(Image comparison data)
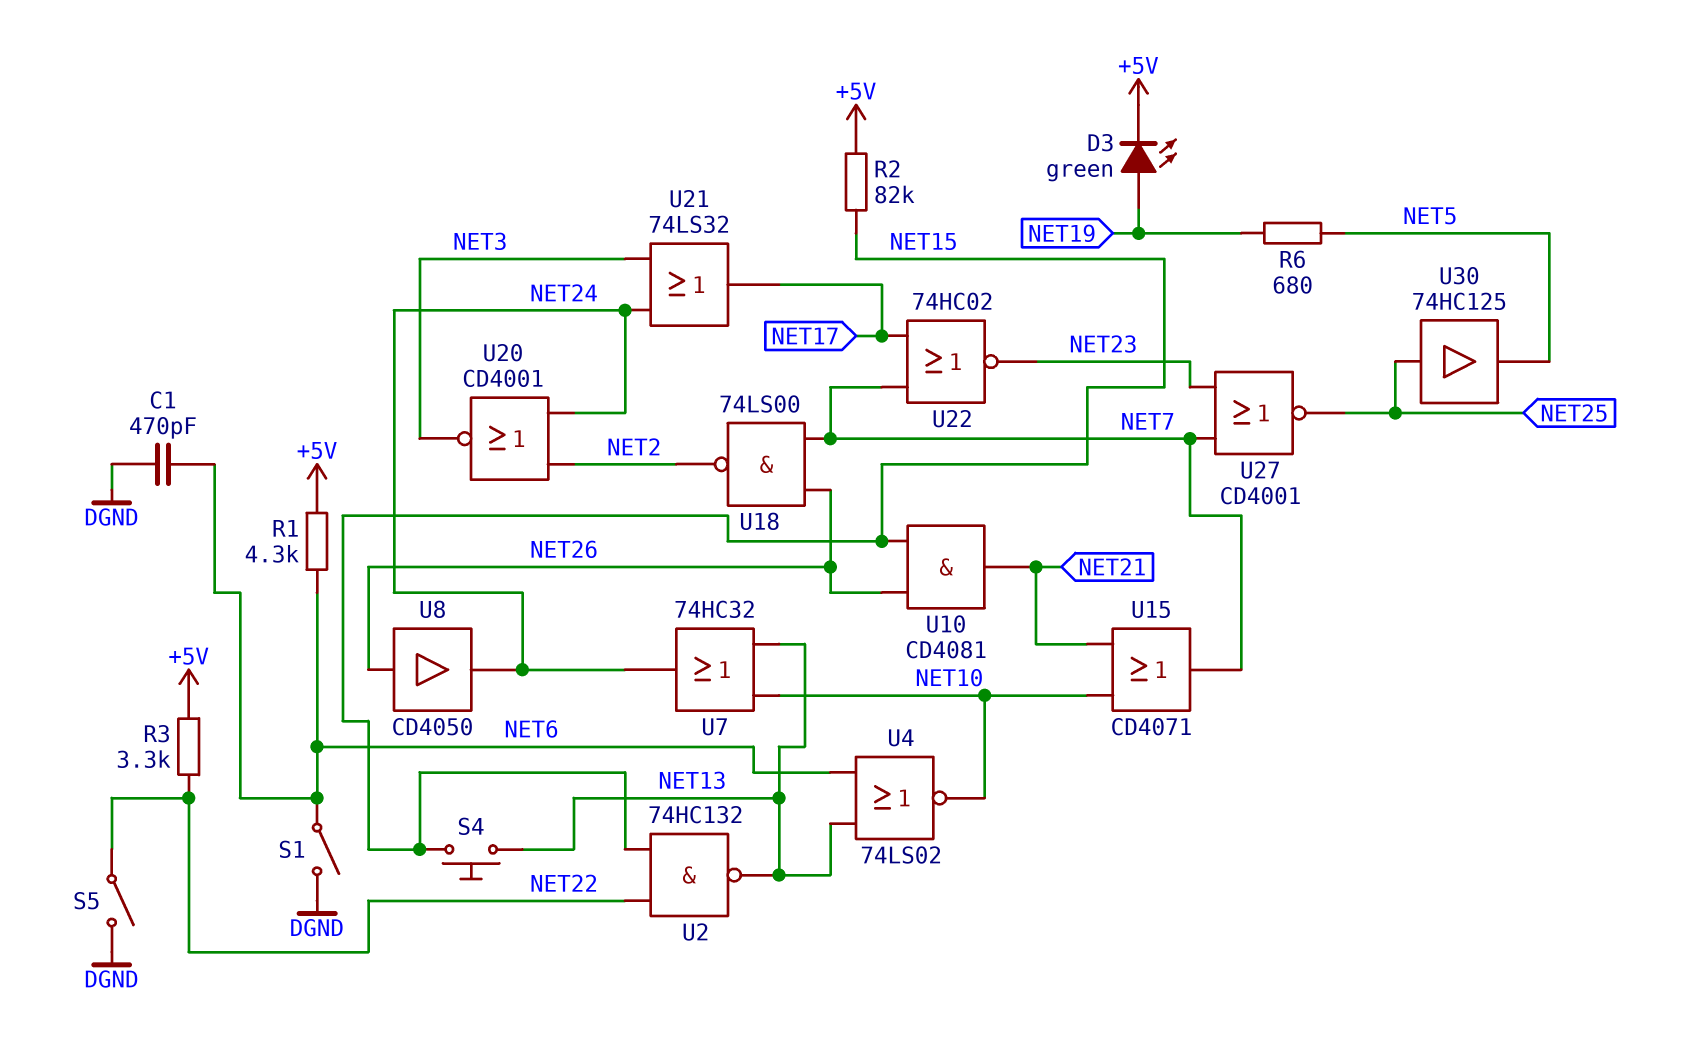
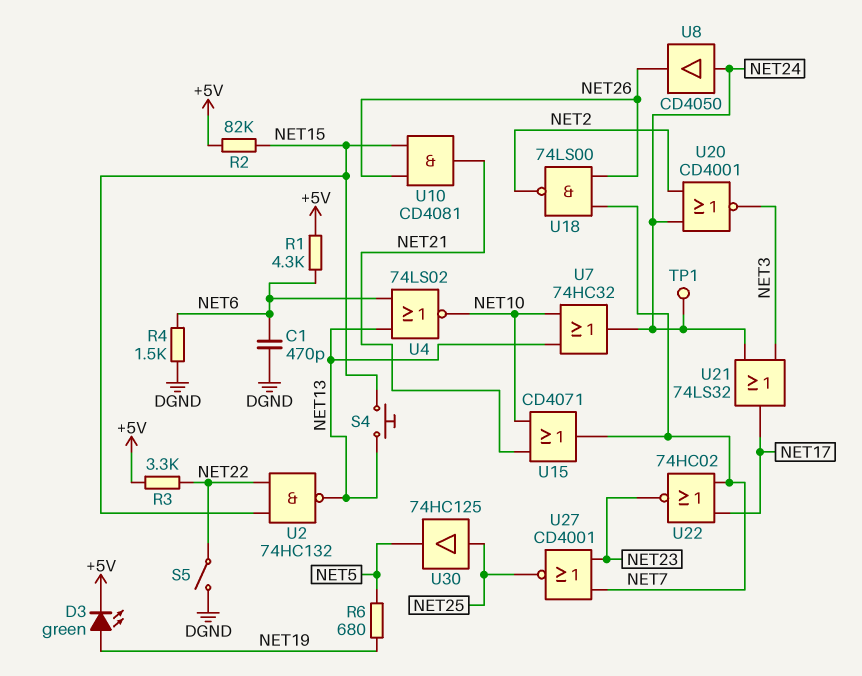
R4: none -> 1.5k (DGND, NET6)
S1: switch (DGND, NET6) -> none
TP1: none -> test point (NET24)
U8: buffer CD4050 (in NET26, out NET24) -> buffer CD4050 (in NET24, out NET26)

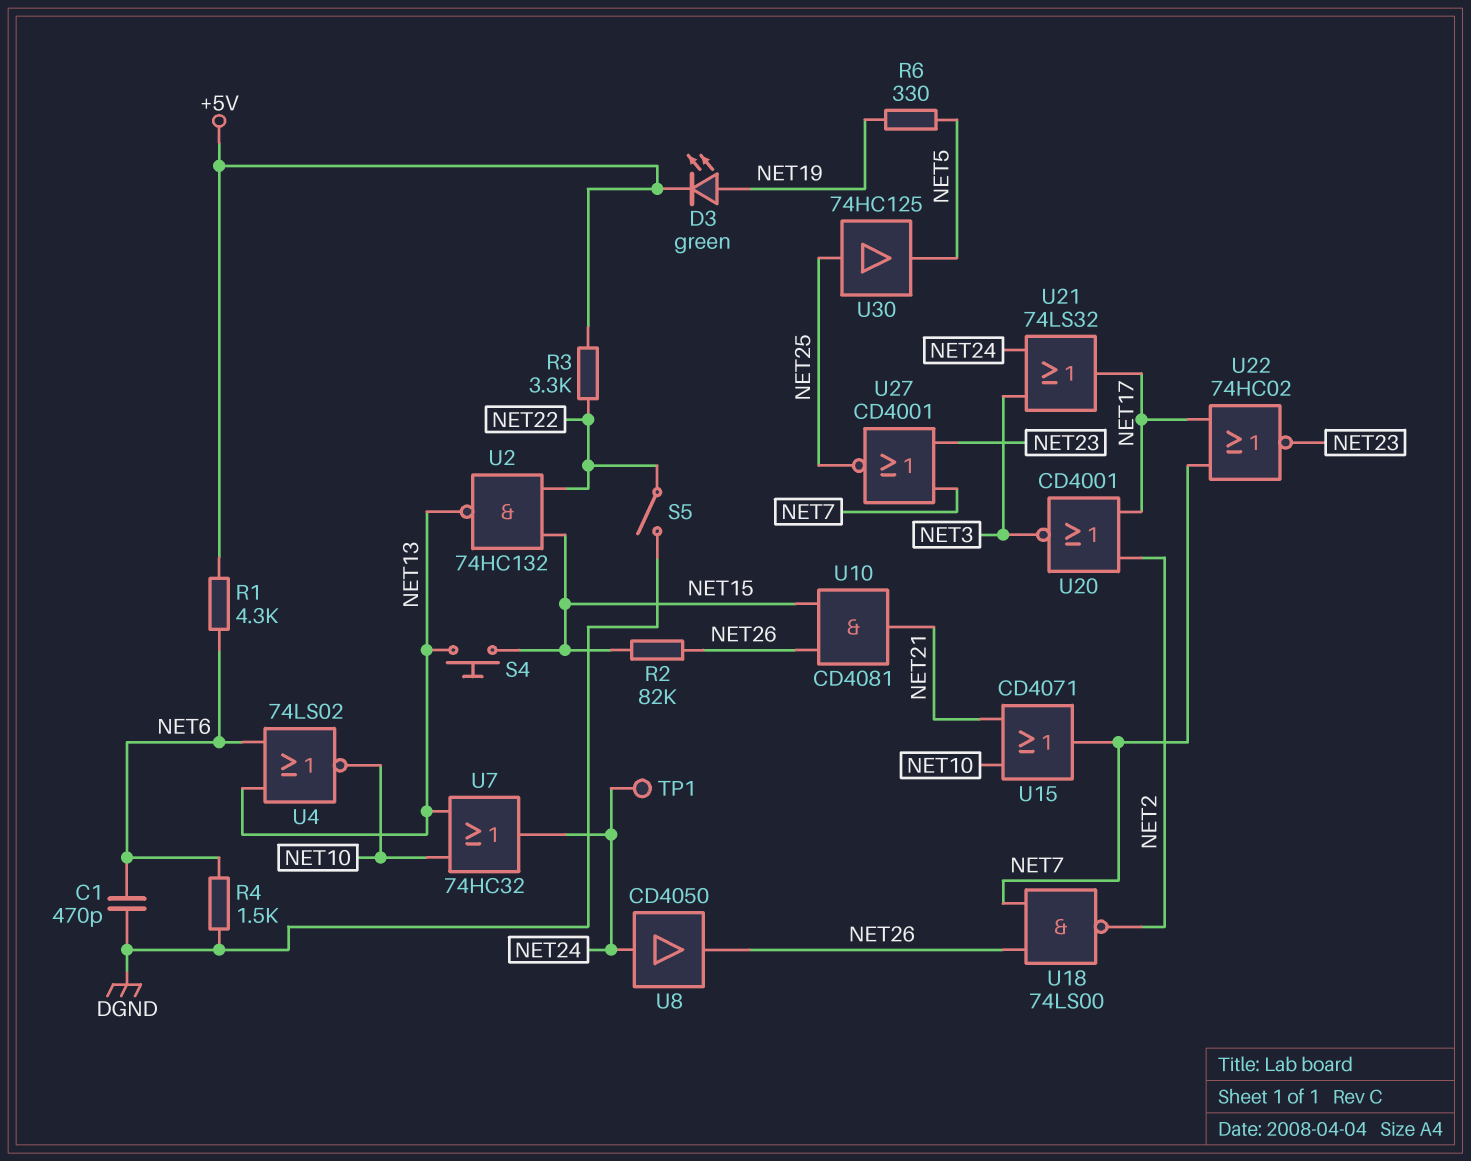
R2: 82k (+5V, NET15) -> 82k (NET15, NET26)
R6: 680 (NET5, NET19) -> 330 (NET5, NET19)
U20: NOR CD4001 (in NET2, in NET24, out NET3) -> NOR CD4001 (in NET2, in NET17, out NET3)

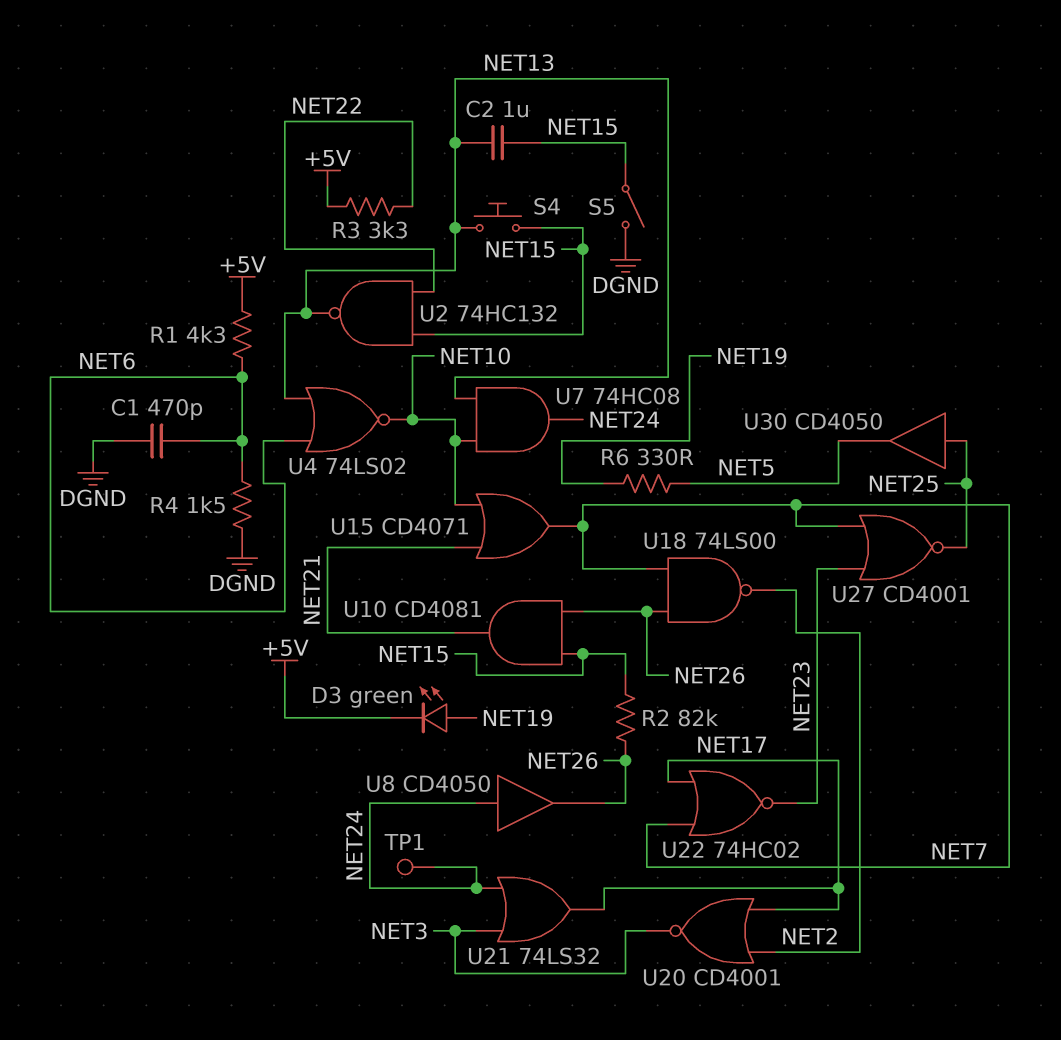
C2: none -> 1uF (NET13, NET15)
S5: switch (DGND, NET22) -> switch (DGND, NET15)
U7: OR 74HC32 (in NET10, in NET13, out NET24) -> AND 74HC08 (in NET10, in NET13, out NET24)
U30: buffer 74HC125 (in NET25, out NET5) -> buffer CD4050 (in NET25, out NET5)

- Task directions
Print out the entries above word for word from the first line to the line containing "U20: NOR CD4001", both included, omitting the pictures.

- Completed task
R4: none -> 1.5k (DGND, NET6)
S1: switch (DGND, NET6) -> none
TP1: none -> test point (NET24)
U8: buffer CD4050 (in NET26, out NET24) -> buffer CD4050 (in NET24, out NET26)

R2: 82k (+5V, NET15) -> 82k (NET15, NET26)
R6: 680 (NET5, NET19) -> 330 (NET5, NET19)
U20: NOR CD4001 (in NET2, in NET24, out NET3) -> NOR CD4001 (in NET2, in NET17, out NET3)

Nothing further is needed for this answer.